§ **Revision comparison data**
•••
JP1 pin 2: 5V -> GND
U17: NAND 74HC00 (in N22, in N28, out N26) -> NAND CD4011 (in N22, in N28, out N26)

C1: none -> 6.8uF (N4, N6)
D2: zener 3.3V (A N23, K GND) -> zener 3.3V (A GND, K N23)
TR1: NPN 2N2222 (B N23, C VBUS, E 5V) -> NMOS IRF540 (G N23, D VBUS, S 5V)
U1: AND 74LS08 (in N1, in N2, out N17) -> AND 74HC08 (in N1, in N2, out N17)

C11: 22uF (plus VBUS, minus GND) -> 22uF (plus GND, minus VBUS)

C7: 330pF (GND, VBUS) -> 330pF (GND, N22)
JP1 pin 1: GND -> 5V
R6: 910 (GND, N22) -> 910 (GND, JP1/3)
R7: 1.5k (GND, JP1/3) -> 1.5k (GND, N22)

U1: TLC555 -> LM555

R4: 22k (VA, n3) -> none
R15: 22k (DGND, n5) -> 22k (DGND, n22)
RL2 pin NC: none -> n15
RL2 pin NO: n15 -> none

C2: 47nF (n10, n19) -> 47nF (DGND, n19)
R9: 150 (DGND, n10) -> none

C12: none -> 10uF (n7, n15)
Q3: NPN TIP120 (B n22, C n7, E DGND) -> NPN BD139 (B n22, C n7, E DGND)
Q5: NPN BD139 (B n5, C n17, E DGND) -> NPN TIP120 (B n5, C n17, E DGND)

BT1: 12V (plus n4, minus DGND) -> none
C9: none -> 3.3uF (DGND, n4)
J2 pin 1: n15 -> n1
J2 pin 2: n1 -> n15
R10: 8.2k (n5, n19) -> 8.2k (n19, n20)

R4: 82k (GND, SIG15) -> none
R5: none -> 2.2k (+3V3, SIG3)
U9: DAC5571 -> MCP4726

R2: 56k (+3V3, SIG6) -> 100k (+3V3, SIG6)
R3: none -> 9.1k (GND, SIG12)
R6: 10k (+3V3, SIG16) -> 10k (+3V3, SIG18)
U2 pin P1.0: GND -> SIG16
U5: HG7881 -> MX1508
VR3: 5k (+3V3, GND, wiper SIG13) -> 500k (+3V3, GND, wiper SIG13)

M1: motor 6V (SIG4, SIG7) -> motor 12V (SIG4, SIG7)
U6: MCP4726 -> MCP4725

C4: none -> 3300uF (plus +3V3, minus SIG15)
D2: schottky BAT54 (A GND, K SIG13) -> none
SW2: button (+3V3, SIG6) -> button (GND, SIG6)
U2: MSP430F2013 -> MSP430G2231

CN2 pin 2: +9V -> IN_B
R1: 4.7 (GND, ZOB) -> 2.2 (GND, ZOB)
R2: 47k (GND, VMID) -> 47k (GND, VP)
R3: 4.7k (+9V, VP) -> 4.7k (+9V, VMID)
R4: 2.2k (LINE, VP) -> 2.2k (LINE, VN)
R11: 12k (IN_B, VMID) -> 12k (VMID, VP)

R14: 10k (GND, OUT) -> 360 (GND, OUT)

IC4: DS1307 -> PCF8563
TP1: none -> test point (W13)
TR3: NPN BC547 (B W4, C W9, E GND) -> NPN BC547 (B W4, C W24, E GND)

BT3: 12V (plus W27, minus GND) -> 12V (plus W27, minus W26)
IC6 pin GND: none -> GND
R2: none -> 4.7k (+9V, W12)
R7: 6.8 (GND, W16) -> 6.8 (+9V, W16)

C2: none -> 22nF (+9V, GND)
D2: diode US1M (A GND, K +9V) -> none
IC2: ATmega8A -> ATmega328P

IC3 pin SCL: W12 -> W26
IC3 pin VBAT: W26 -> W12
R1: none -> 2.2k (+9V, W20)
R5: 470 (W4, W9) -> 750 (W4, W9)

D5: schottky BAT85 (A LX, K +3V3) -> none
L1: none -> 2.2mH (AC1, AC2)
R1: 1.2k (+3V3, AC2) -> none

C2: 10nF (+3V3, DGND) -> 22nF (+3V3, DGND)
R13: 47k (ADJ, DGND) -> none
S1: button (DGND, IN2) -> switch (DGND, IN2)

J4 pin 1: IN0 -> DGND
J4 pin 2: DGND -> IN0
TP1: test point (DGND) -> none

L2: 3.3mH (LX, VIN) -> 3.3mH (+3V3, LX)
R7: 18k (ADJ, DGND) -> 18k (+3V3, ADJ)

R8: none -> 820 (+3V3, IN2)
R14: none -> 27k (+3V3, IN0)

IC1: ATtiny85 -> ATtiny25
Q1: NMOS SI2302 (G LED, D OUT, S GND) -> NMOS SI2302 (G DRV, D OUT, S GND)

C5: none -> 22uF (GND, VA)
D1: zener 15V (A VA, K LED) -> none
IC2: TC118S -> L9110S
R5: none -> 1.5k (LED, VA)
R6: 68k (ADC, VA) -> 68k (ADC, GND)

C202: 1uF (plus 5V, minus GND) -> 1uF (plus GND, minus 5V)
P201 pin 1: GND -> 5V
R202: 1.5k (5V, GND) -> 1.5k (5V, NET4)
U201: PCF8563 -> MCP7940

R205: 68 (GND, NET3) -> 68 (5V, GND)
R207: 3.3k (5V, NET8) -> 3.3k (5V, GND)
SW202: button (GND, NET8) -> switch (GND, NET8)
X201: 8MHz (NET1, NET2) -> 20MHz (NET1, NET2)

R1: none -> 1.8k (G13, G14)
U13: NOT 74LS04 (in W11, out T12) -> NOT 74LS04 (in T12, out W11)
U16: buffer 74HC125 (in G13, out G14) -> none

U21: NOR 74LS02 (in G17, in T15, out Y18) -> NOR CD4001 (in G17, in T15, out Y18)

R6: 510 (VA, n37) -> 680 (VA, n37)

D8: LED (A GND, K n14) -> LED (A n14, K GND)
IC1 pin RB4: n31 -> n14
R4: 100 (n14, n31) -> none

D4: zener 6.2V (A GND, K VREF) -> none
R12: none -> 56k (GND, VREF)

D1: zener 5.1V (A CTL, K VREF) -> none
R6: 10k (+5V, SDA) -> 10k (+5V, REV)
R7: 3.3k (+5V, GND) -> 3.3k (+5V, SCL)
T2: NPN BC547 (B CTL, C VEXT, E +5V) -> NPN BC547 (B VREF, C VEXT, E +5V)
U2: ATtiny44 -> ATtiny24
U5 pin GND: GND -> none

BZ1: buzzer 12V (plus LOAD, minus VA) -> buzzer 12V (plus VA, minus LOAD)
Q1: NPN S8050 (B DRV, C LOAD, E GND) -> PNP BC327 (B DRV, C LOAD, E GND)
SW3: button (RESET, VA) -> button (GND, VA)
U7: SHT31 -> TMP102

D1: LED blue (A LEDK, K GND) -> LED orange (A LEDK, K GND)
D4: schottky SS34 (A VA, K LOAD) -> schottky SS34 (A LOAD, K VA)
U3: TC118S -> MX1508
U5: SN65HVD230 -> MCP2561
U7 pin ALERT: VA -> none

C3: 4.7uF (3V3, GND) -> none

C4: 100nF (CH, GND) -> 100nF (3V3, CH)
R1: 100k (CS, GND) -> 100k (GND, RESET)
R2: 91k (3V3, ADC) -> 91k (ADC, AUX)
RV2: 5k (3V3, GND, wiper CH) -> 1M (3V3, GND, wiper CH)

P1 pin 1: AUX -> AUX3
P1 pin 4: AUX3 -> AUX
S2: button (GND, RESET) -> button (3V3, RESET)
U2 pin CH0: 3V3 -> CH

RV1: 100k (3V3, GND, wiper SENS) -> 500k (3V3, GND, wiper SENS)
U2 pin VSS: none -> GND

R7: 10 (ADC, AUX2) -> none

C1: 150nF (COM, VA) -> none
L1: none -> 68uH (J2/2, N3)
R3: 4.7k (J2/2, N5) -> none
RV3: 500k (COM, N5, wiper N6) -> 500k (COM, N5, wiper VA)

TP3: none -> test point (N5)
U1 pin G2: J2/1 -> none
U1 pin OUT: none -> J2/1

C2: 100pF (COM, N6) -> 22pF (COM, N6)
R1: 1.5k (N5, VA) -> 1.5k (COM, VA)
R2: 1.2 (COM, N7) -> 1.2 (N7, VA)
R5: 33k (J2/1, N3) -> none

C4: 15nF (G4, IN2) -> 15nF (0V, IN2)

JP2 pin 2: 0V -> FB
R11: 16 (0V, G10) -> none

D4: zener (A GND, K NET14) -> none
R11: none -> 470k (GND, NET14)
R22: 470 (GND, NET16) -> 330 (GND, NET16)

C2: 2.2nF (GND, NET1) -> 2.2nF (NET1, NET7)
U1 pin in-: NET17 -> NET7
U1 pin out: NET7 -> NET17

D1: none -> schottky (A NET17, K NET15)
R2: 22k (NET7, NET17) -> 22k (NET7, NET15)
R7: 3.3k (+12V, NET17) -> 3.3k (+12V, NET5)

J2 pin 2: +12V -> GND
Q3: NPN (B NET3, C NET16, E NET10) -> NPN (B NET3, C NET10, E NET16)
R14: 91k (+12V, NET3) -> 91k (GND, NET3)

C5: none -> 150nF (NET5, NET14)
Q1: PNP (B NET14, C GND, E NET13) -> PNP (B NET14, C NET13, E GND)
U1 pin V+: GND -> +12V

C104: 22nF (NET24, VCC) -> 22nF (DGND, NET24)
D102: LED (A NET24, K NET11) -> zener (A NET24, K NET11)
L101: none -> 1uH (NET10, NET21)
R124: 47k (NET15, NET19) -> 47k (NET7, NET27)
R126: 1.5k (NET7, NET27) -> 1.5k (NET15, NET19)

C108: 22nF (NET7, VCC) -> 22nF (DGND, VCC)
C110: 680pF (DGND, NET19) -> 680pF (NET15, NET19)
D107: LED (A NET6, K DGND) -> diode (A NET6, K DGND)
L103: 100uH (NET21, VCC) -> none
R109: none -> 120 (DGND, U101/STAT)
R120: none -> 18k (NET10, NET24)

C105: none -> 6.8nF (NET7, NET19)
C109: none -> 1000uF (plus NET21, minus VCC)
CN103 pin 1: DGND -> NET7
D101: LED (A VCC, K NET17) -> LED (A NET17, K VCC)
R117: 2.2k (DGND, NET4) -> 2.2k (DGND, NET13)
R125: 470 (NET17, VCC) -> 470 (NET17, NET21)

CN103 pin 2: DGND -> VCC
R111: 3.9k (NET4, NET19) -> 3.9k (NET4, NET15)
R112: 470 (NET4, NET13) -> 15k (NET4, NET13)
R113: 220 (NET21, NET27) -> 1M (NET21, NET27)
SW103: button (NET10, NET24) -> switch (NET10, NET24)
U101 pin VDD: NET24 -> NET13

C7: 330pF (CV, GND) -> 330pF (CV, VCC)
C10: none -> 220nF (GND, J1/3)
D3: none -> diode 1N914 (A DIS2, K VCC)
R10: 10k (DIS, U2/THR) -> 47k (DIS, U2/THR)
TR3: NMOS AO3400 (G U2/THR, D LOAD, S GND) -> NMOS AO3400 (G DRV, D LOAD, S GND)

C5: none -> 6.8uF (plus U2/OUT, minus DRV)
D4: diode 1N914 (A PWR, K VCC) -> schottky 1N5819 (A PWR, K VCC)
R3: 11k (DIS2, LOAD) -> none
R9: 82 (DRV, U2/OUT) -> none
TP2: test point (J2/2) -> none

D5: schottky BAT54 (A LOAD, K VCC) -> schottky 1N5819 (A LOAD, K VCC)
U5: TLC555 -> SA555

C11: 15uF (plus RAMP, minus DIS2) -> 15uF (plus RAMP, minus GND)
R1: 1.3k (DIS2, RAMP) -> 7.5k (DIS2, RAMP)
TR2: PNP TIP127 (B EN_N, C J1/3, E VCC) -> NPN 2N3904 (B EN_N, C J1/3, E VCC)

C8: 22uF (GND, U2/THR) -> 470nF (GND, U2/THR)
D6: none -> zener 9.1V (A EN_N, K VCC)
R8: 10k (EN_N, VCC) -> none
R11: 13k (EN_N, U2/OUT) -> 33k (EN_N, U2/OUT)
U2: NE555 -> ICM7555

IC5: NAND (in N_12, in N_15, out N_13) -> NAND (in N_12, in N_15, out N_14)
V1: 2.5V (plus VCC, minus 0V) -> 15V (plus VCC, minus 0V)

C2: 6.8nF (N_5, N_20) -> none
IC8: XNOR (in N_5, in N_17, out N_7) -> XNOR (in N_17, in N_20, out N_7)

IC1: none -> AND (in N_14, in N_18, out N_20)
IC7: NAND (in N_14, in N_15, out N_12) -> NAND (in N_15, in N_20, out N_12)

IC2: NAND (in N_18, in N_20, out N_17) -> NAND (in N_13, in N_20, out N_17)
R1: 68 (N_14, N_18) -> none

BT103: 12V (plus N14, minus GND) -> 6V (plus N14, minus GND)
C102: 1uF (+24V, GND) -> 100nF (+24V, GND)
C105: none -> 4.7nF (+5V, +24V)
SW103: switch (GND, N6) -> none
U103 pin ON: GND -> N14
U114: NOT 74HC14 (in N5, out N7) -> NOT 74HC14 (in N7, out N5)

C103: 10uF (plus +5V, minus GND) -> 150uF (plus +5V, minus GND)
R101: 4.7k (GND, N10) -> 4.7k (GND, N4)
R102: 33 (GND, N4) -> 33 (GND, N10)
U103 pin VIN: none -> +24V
•••
§ **Exercise**
Every line from the line containing "Q1: NPN S8050" through the line containing "RV2: 5k (3V3, GND, wiper" in the records above must be retyped exactly. Leave out the rest.

§ **Finished exercise**
Q1: NPN S8050 (B DRV, C LOAD, E GND) -> PNP BC327 (B DRV, C LOAD, E GND)
SW3: button (RESET, VA) -> button (GND, VA)
U7: SHT31 -> TMP102

D1: LED blue (A LEDK, K GND) -> LED orange (A LEDK, K GND)
D4: schottky SS34 (A VA, K LOAD) -> schottky SS34 (A LOAD, K VA)
U3: TC118S -> MX1508
U5: SN65HVD230 -> MCP2561
U7 pin ALERT: VA -> none

C3: 4.7uF (3V3, GND) -> none

C4: 100nF (CH, GND) -> 100nF (3V3, CH)
R1: 100k (CS, GND) -> 100k (GND, RESET)
R2: 91k (3V3, ADC) -> 91k (ADC, AUX)
RV2: 5k (3V3, GND, wiper CH) -> 1M (3V3, GND, wiper CH)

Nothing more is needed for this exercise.